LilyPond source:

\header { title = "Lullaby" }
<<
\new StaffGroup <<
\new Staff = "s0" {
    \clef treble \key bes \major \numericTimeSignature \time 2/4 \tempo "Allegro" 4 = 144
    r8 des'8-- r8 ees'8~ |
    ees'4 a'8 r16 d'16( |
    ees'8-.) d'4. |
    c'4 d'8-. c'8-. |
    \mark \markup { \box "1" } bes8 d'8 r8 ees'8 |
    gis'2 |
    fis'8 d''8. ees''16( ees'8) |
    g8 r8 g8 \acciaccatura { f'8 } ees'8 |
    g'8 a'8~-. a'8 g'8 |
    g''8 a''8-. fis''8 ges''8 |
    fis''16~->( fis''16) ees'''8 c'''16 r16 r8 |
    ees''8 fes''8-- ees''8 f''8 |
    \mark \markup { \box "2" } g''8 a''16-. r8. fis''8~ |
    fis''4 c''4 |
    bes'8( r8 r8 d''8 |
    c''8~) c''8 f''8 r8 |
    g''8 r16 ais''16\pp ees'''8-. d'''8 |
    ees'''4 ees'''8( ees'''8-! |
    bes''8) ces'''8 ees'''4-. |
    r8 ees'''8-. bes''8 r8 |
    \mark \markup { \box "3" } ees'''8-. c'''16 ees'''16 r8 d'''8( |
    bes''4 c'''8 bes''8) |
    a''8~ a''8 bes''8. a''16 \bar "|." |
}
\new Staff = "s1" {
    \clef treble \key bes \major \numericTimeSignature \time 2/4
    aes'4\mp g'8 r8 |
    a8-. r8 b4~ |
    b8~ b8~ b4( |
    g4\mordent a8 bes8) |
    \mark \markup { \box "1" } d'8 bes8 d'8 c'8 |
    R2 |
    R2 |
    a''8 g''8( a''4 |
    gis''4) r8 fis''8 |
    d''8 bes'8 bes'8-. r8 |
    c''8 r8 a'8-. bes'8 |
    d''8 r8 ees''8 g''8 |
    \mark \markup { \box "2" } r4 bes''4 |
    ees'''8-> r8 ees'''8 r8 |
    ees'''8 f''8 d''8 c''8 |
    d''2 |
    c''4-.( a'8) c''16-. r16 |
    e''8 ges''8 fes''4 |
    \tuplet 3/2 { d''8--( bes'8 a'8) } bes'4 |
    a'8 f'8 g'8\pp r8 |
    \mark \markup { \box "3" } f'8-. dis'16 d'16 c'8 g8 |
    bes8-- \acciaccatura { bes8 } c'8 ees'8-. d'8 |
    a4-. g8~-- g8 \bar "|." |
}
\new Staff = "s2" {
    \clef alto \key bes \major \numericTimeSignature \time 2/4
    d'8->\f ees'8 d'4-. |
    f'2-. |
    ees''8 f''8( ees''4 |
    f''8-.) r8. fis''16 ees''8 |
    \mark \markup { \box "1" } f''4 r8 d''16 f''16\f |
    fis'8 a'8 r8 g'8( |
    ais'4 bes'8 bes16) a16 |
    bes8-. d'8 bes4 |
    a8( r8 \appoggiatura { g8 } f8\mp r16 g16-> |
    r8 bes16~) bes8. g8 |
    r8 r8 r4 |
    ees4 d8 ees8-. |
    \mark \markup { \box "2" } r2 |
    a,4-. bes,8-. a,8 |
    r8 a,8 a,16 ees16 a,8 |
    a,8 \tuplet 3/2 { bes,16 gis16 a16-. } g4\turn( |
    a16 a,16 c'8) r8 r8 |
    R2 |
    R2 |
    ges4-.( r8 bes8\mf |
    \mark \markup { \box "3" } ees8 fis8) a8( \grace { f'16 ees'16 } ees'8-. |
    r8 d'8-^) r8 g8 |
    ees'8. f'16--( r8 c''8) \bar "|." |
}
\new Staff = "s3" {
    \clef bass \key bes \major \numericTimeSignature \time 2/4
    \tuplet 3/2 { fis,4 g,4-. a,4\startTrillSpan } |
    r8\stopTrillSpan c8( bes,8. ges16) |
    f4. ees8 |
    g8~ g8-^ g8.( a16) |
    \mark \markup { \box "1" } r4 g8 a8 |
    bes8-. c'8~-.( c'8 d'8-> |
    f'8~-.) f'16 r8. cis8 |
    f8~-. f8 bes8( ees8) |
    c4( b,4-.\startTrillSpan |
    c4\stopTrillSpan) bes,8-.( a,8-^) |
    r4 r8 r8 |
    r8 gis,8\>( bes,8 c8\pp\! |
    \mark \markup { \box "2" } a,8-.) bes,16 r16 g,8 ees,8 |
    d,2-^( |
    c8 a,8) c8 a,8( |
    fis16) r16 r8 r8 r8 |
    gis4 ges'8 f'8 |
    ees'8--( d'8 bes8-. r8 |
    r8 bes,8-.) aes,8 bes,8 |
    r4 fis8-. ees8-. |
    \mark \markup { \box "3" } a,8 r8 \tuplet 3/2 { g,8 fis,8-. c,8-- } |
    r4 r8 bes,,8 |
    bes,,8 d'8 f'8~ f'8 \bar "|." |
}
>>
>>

• [Directive] Copy every line in the LilyPond score above that contains the string "mark". Matching is case-sensitive.

• [Output for this task]
    \mark \markup { \box "1" } bes8 d'8 r8 ees'8 |
    \mark \markup { \box "2" } g''8 a''16-. r8. fis''8~ |
    \mark \markup { \box "3" } ees'''8-. c'''16 ees'''16 r8 d'''8( |
    \mark \markup { \box "1" } d'8 bes8 d'8 c'8 |
    \mark \markup { \box "2" } r4 bes''4 |
    \mark \markup { \box "3" } f'8-. dis'16 d'16 c'8 g8 |
    \mark \markup { \box "1" } f''4 r8 d''16 f''16\f |
    \mark \markup { \box "2" } r2 |
    \mark \markup { \box "3" } ees8 fis8) a8( \grace { f'16 ees'16 } ees'8-. |
    \mark \markup { \box "1" } r4 g8 a8 |
    \mark \markup { \box "2" } a,8-.) bes,16 r16 g,8 ees,8 |
    \mark \markup { \box "3" } a,8 r8 \tuplet 3/2 { g,8 fis,8-. c,8-- } |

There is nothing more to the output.